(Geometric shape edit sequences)
· · · · · · ·

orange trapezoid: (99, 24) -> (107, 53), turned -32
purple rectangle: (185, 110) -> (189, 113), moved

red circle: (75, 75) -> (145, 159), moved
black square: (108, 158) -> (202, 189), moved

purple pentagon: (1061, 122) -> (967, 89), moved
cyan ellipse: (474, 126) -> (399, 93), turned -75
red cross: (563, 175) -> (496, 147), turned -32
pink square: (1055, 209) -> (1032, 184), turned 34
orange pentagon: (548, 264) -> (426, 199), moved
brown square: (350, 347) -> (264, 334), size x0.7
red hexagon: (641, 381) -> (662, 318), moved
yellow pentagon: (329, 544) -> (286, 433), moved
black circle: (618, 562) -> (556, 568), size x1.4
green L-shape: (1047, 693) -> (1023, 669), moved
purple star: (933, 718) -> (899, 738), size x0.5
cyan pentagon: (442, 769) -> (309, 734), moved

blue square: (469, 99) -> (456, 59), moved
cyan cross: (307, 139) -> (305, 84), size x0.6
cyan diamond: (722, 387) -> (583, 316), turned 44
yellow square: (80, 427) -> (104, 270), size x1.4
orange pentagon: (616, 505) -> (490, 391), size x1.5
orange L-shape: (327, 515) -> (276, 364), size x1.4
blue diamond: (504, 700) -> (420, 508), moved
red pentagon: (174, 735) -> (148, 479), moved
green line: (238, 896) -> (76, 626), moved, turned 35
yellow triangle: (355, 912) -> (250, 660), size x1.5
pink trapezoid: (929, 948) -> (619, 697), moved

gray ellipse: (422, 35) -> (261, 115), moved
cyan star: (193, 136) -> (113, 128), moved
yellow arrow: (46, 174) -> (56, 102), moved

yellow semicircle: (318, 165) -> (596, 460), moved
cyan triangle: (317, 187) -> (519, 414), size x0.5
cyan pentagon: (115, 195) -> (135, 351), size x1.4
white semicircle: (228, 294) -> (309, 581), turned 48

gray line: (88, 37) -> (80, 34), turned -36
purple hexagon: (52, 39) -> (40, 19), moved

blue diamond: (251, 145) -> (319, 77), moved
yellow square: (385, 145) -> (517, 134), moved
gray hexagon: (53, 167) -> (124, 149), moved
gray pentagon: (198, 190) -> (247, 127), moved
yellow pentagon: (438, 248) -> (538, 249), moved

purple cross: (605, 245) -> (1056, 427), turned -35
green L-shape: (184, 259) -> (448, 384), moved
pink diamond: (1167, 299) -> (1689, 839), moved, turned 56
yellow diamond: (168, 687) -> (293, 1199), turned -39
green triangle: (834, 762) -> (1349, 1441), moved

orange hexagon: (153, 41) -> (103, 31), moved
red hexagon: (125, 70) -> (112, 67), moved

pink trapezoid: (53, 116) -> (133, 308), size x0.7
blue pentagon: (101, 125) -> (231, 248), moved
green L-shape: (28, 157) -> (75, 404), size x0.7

· · · · · · ·

Set down precisely the lines above between the line holding "purple pentagon: (1061, 122)" and the line holding "yellow square: (80, 427)", inclusive, and nothing beyond them.

EXERCISE OUTPUT
purple pentagon: (1061, 122) -> (967, 89), moved
cyan ellipse: (474, 126) -> (399, 93), turned -75
red cross: (563, 175) -> (496, 147), turned -32
pink square: (1055, 209) -> (1032, 184), turned 34
orange pentagon: (548, 264) -> (426, 199), moved
brown square: (350, 347) -> (264, 334), size x0.7
red hexagon: (641, 381) -> (662, 318), moved
yellow pentagon: (329, 544) -> (286, 433), moved
black circle: (618, 562) -> (556, 568), size x1.4
green L-shape: (1047, 693) -> (1023, 669), moved
purple star: (933, 718) -> (899, 738), size x0.5
cyan pentagon: (442, 769) -> (309, 734), moved

blue square: (469, 99) -> (456, 59), moved
cyan cross: (307, 139) -> (305, 84), size x0.6
cyan diamond: (722, 387) -> (583, 316), turned 44
yellow square: (80, 427) -> (104, 270), size x1.4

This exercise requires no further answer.